§ **What needs to be done**
Below this line is the material. Write out only its lines from the one containing "J3 pin 2: SDA -> +3V3" through the one containing "U4 pin VBAT: CTL -> VCELL", both kept, exactly.

§ **Source data**
-- -- --
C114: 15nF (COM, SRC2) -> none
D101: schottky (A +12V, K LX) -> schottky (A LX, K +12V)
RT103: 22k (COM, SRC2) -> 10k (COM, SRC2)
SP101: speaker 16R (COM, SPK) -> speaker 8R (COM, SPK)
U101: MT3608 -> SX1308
-- -- --
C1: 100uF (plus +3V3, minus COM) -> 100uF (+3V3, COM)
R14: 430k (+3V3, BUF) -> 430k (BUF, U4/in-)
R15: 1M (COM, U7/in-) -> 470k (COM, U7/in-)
-- -- --
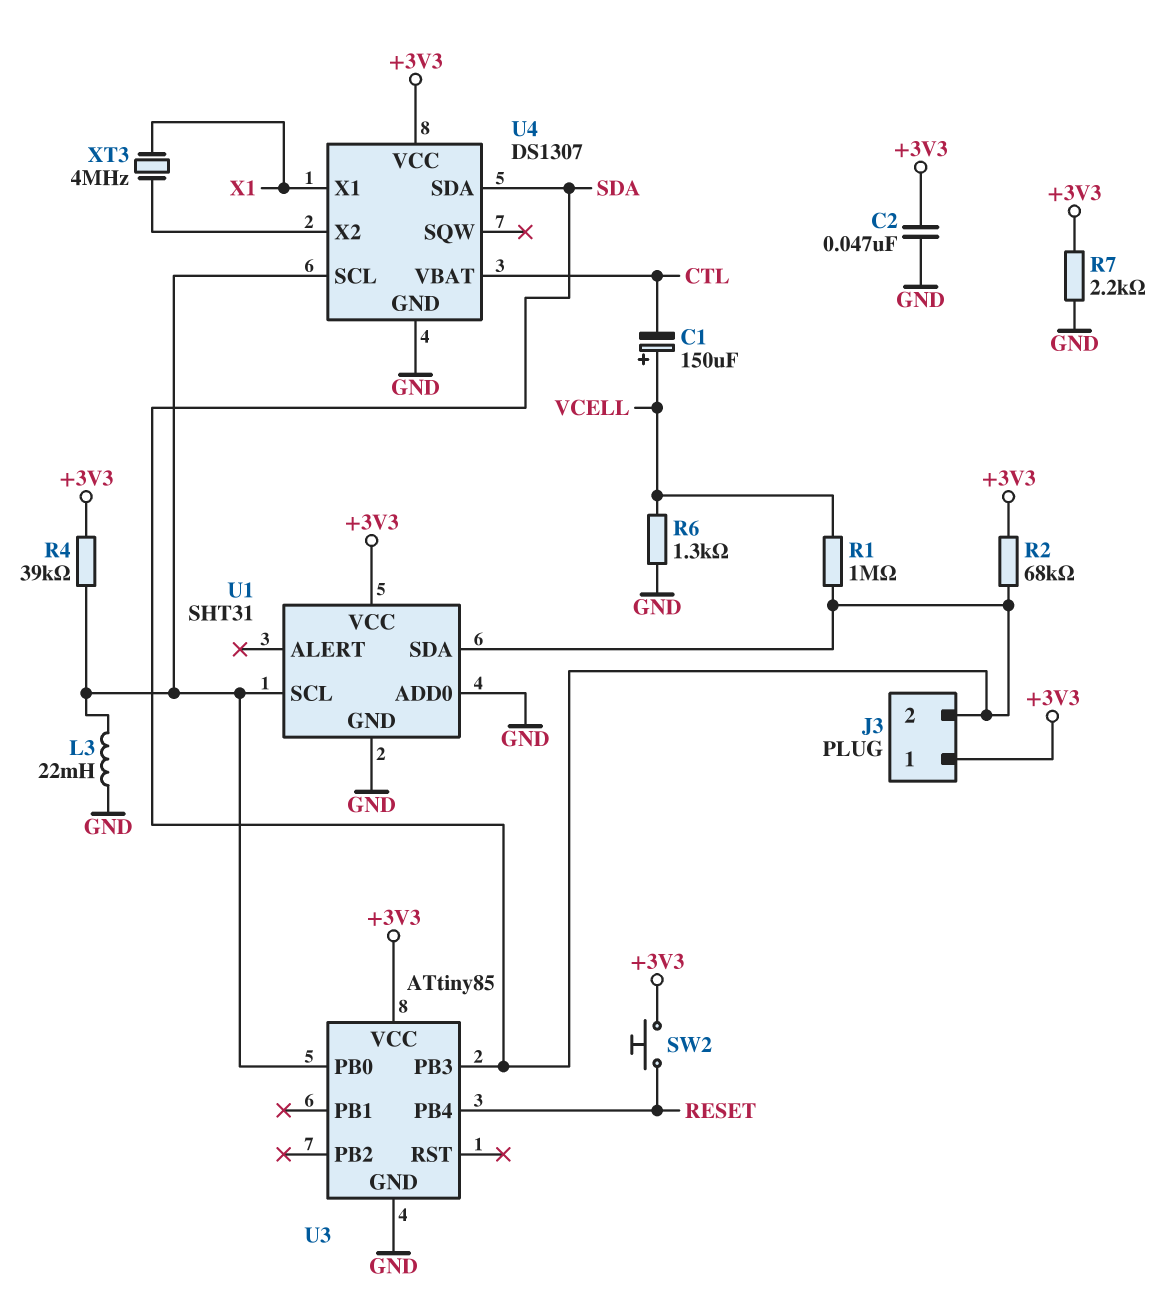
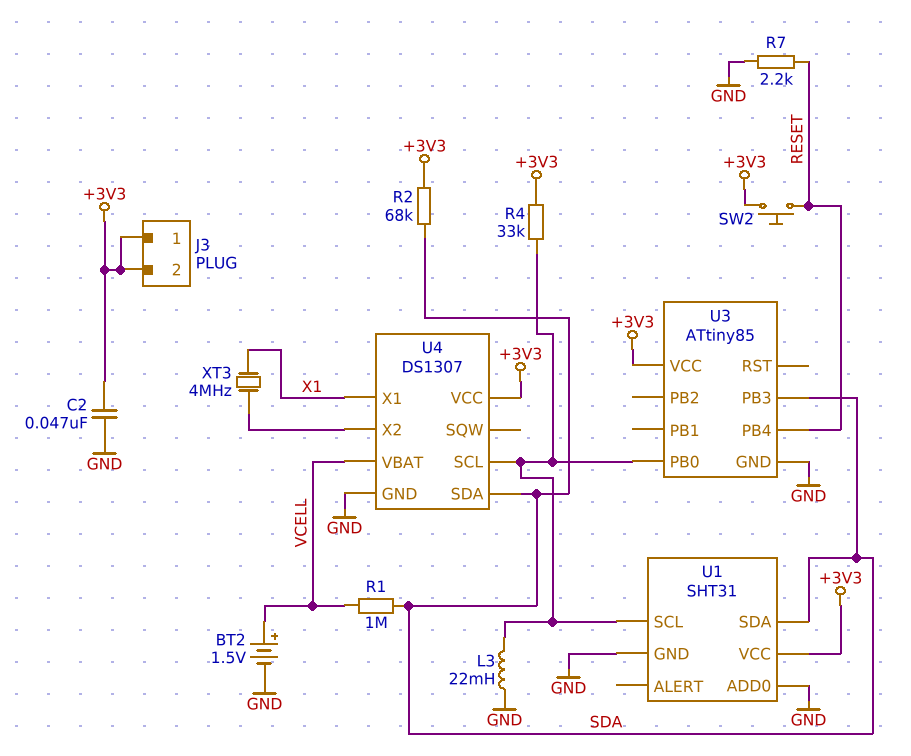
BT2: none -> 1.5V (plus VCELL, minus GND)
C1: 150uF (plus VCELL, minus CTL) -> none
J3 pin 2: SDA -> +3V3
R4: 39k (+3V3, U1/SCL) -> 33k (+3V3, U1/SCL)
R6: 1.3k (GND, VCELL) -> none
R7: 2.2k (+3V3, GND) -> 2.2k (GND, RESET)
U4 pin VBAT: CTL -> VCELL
-- -- --
§ **Answer**
J3 pin 2: SDA -> +3V3
R4: 39k (+3V3, U1/SCL) -> 33k (+3V3, U1/SCL)
R6: 1.3k (GND, VCELL) -> none
R7: 2.2k (+3V3, GND) -> 2.2k (GND, RESET)
U4 pin VBAT: CTL -> VCELL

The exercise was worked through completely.